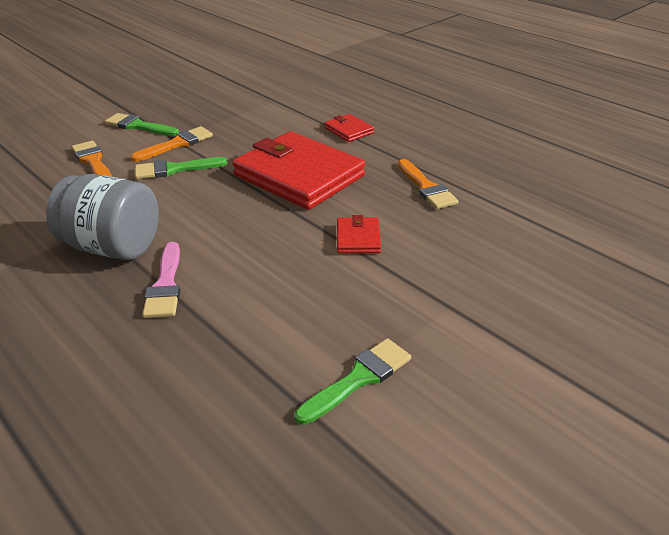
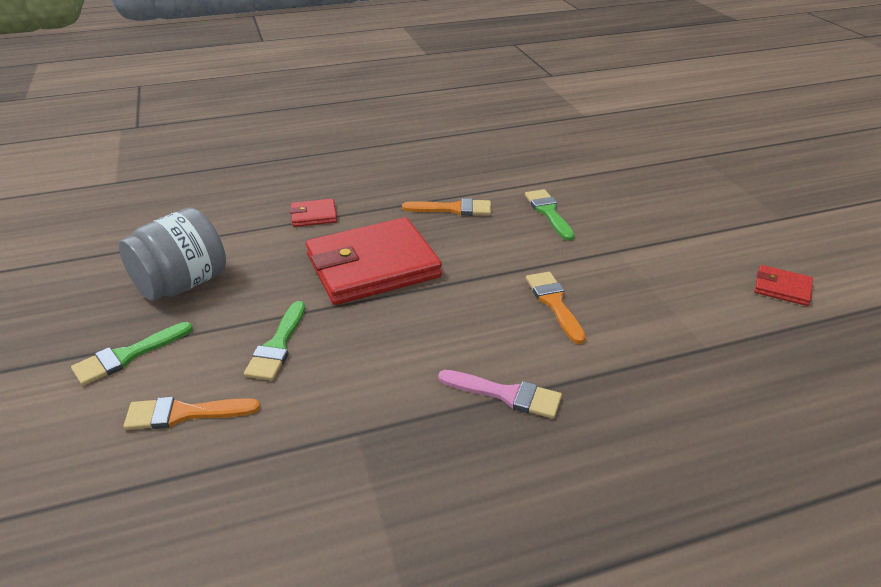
camera: 65 degrees left, 0 degrees up
(113, 247) = (410, 423): grey jar -> grey jar (182, 284)
(177, 144) = (216, 332): orange brush -> orange brush (554, 303)
(358, 238) = (504, 264): red wallet -> red wallet (782, 288)
(358, 379) = (681, 314): green brush -> green brush (548, 212)

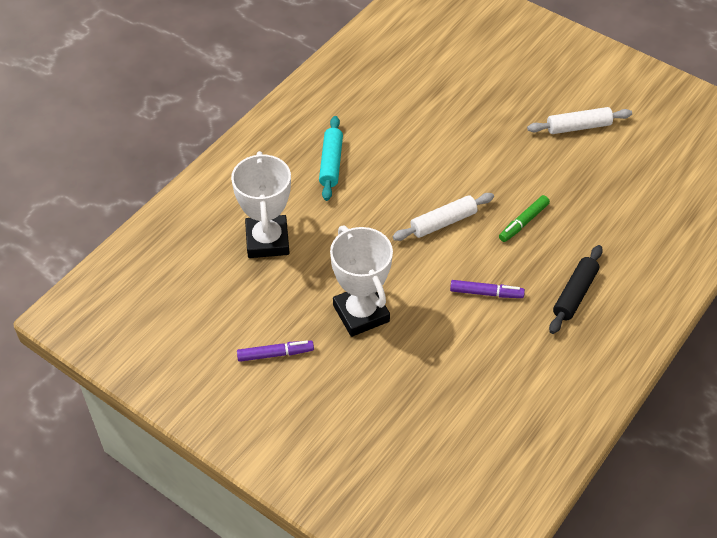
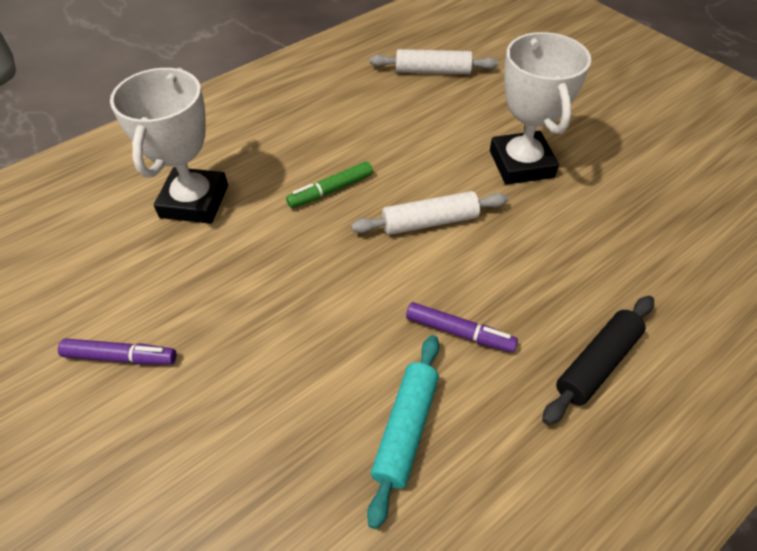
camera: 15 degrees right, 0 degrees up
(331, 163) = (315, 128): turquoise rolling pin -> turquoise rolling pin (406, 429)
(361, 313) = (268, 323): white trophy -> white trophy (521, 164)
(523, 222) = (541, 242): green marker -> green marker (330, 190)
(578, 127) = (643, 139): white rolling pin -> white rolling pin (433, 71)

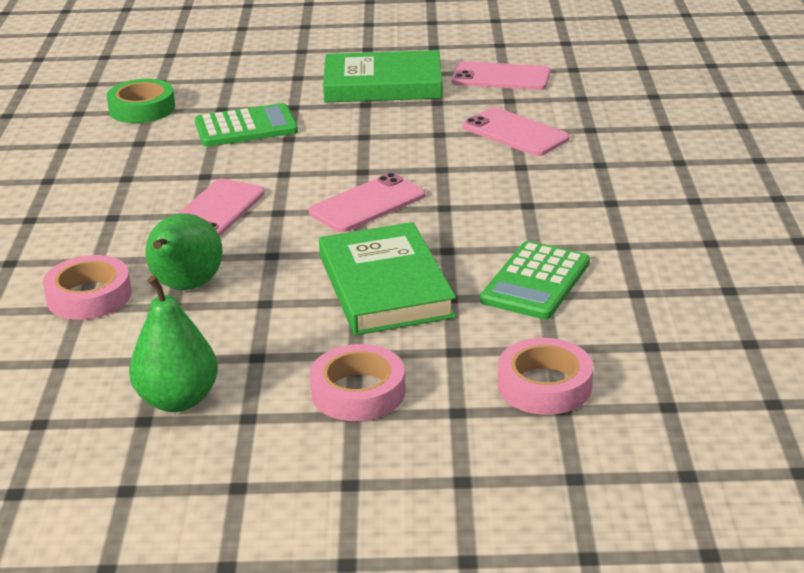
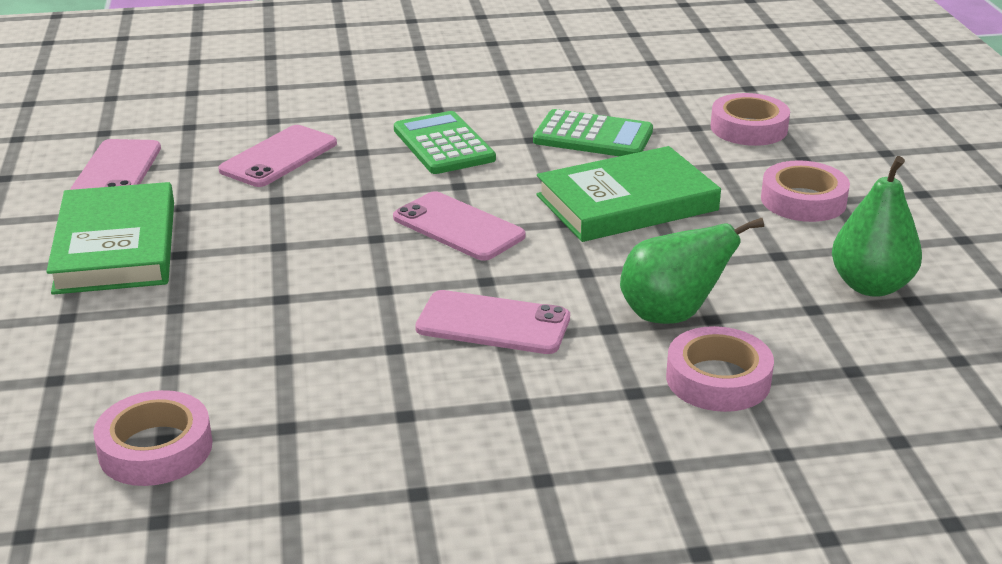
camera: 100 degrees left, 0 degrees up
(142, 108) = (155, 448): green tape -> pink tape
(246, 127) = (242, 336): green calculator -> green calculator (443, 144)

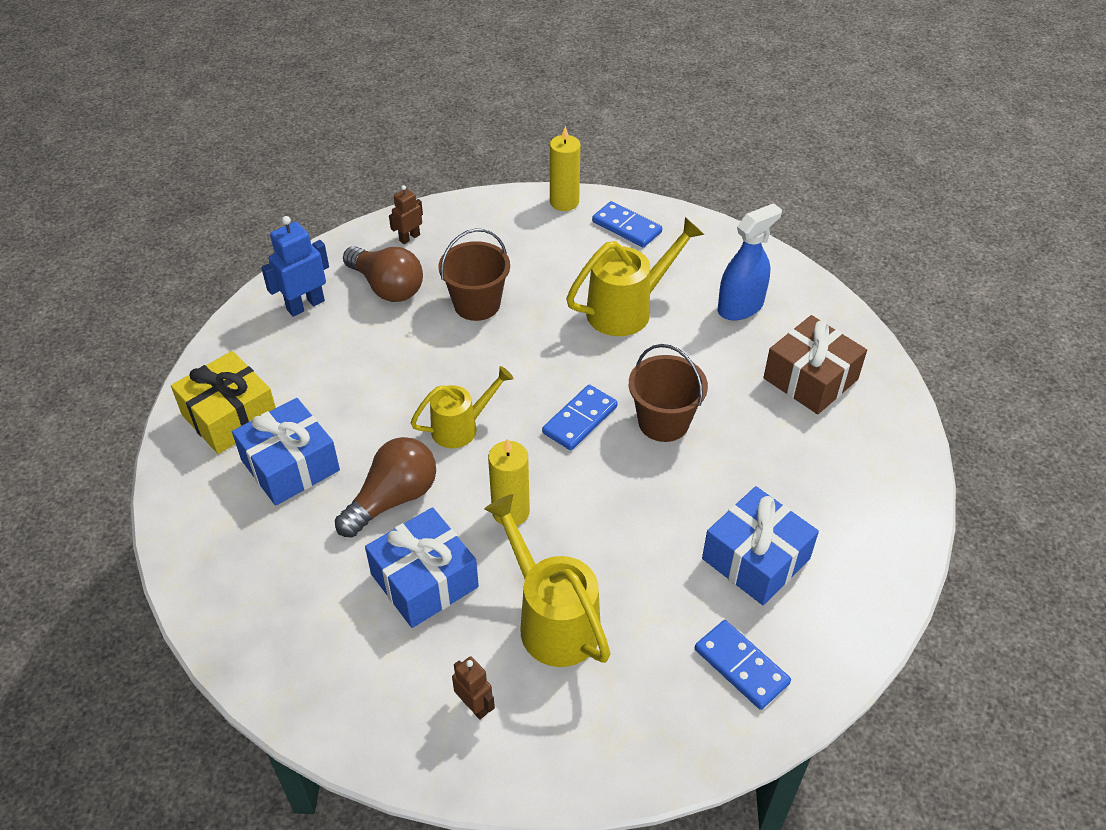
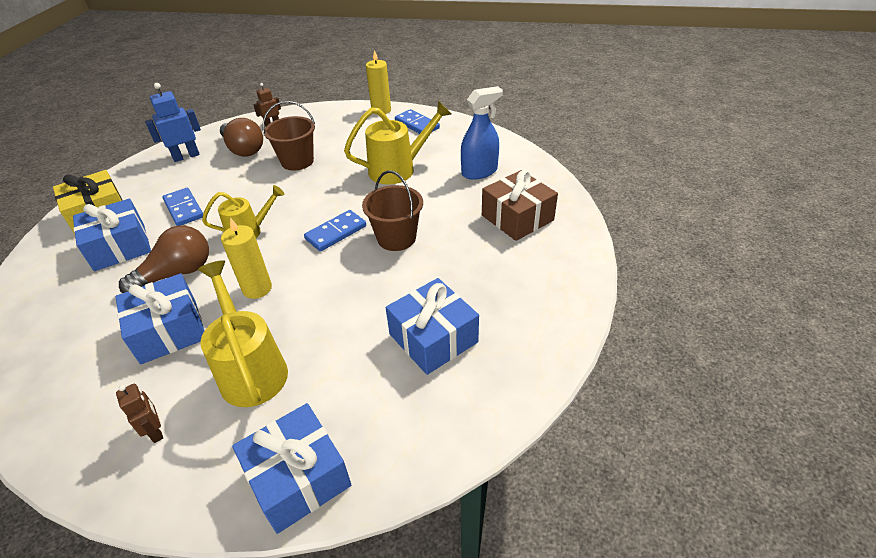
camera: 10 degrees right, 5 degrees down
(662, 738) = (298, 477): none -> blue gift
(741, 666) = (391, 423): blue domino -> blue domino (183, 209)

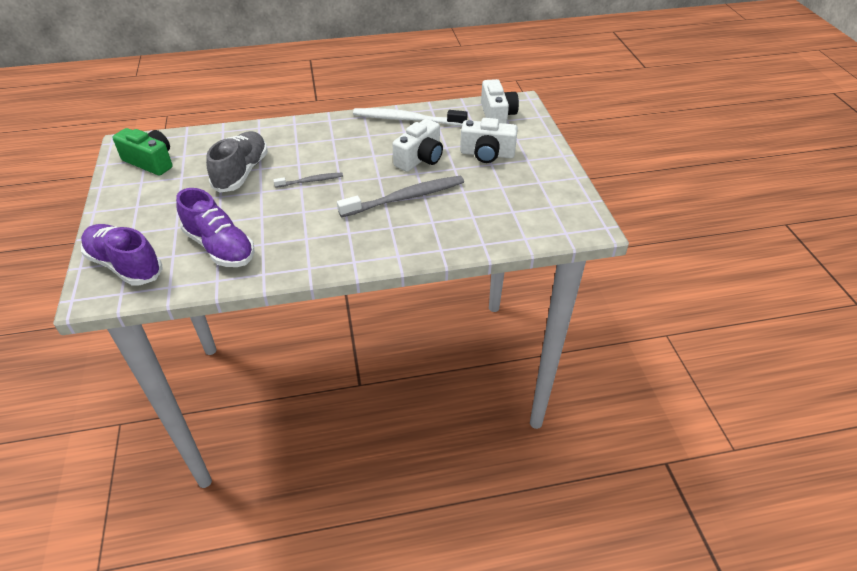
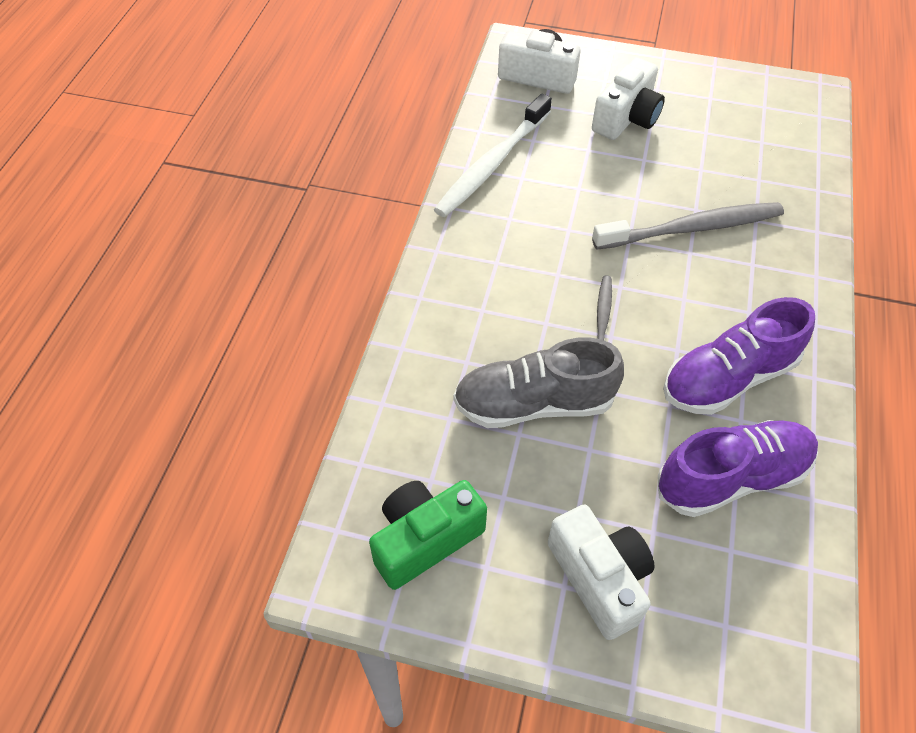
camera: 65 degrees left, 10 degrees up
(125, 265) = (737, 629): purple shoe -> purple shoe (728, 378)
(241, 172) = (534, 403): grey shoe -> grey shoe turned 45 degrees counterclockwise
(405, 198) = (692, 228): grey toothbrush -> grey toothbrush turned 75 degrees clockwise
(420, 158) = (604, 184): white camera -> white camera (599, 578)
■ ■ ■ ■ ■ ■ ■
§ PROBLEM: Once the pictures are removed, return the entries exactly as they stand.

§ ANSWER FOR THIS EXERCISE:
camera: 65 degrees left, 0 degrees up
(113, 247) = (410, 423): grey jar -> grey jar (182, 284)
(177, 144) = (216, 332): orange brush -> orange brush (554, 303)
(358, 238) = (504, 264): red wallet -> red wallet (782, 288)
(358, 379) = (681, 314): green brush -> green brush (548, 212)

camera: 15 degrees right, 0 degrees up
(331, 163) = (315, 128): turquoise rolling pin -> turquoise rolling pin (406, 429)
(361, 313) = (268, 323): white trophy -> white trophy (521, 164)
(523, 222) = (541, 242): green marker -> green marker (330, 190)
(578, 127) = (643, 139): white rolling pin -> white rolling pin (433, 71)

camera: 100 degrees left, 0 degrees up
(142, 108) = (155, 448): green tape -> pink tape
(246, 127) = (242, 336): green calculator -> green calculator (443, 144)

camera: 10 degrees right, 5 degrees down
(662, 738) = (298, 477): none -> blue gift
(741, 666) = (391, 423): blue domino -> blue domino (183, 209)

camera: 65 degrees left, 10 degrees up
(125, 265) = (737, 629): purple shoe -> purple shoe (728, 378)
(241, 172) = (534, 403): grey shoe -> grey shoe turned 45 degrees counterclockwise
(405, 198) = (692, 228): grey toothbrush -> grey toothbrush turned 75 degrees clockwise
(420, 158) = (604, 184): white camera -> white camera (599, 578)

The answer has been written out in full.